Records from a data collection:
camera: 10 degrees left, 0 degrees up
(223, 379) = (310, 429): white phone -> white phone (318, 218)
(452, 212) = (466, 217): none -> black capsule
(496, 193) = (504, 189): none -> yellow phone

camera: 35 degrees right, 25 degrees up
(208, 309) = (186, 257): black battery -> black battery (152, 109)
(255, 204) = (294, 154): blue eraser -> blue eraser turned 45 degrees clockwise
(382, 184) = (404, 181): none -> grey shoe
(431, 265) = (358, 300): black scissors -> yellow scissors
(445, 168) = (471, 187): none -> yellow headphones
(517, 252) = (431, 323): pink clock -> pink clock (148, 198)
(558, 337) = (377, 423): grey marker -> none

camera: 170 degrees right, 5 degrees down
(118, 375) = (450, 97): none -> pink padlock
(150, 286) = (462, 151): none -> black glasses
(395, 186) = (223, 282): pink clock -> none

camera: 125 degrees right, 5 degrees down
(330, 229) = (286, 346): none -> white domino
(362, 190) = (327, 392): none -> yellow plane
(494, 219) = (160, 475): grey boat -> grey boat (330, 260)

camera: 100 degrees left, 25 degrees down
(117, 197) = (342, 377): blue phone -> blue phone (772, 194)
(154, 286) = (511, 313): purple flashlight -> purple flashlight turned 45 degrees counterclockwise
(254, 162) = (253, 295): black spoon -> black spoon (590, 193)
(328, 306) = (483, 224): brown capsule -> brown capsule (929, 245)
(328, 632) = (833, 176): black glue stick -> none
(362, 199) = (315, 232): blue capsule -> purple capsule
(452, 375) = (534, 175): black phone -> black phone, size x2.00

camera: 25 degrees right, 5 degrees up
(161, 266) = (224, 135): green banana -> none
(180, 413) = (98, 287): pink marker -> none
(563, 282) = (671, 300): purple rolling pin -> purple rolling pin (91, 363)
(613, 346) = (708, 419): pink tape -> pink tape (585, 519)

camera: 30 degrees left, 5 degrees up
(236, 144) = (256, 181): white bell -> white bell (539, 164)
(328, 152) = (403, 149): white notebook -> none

What to produce:
The entries above are to be output exactly as they appear.

Exercise output:
camera: 10 degrees left, 0 degrees up
(223, 379) = (310, 429): white phone -> white phone (318, 218)
(452, 212) = (466, 217): none -> black capsule
(496, 193) = (504, 189): none -> yellow phone

camera: 35 degrees right, 25 degrees up
(208, 309) = (186, 257): black battery -> black battery (152, 109)
(255, 204) = (294, 154): blue eraser -> blue eraser turned 45 degrees clockwise
(382, 184) = (404, 181): none -> grey shoe
(431, 265) = (358, 300): black scissors -> yellow scissors
(445, 168) = (471, 187): none -> yellow headphones
(517, 252) = (431, 323): pink clock -> pink clock (148, 198)
(558, 337) = (377, 423): grey marker -> none

camera: 170 degrees right, 5 degrees down
(118, 375) = (450, 97): none -> pink padlock
(150, 286) = (462, 151): none -> black glasses
(395, 186) = (223, 282): pink clock -> none

camera: 125 degrees right, 5 degrees down
(330, 229) = (286, 346): none -> white domino
(362, 190) = (327, 392): none -> yellow plane
(494, 219) = (160, 475): grey boat -> grey boat (330, 260)

camera: 100 degrees left, 25 degrees down
(117, 197) = (342, 377): blue phone -> blue phone (772, 194)
(154, 286) = (511, 313): purple flashlight -> purple flashlight turned 45 degrees counterclockwise
(254, 162) = (253, 295): black spoon -> black spoon (590, 193)
(328, 306) = (483, 224): brown capsule -> brown capsule (929, 245)
(328, 632) = (833, 176): black glue stick -> none
(362, 199) = (315, 232): blue capsule -> purple capsule
(452, 375) = (534, 175): black phone -> black phone, size x2.00

camera: 25 degrees right, 5 degrees up
(161, 266) = (224, 135): green banana -> none
(180, 413) = (98, 287): pink marker -> none
(563, 282) = (671, 300): purple rolling pin -> purple rolling pin (91, 363)
(613, 346) = (708, 419): pink tape -> pink tape (585, 519)

camera: 30 degrees left, 5 degrees up
(236, 144) = (256, 181): white bell -> white bell (539, 164)
(328, 152) = (403, 149): white notebook -> none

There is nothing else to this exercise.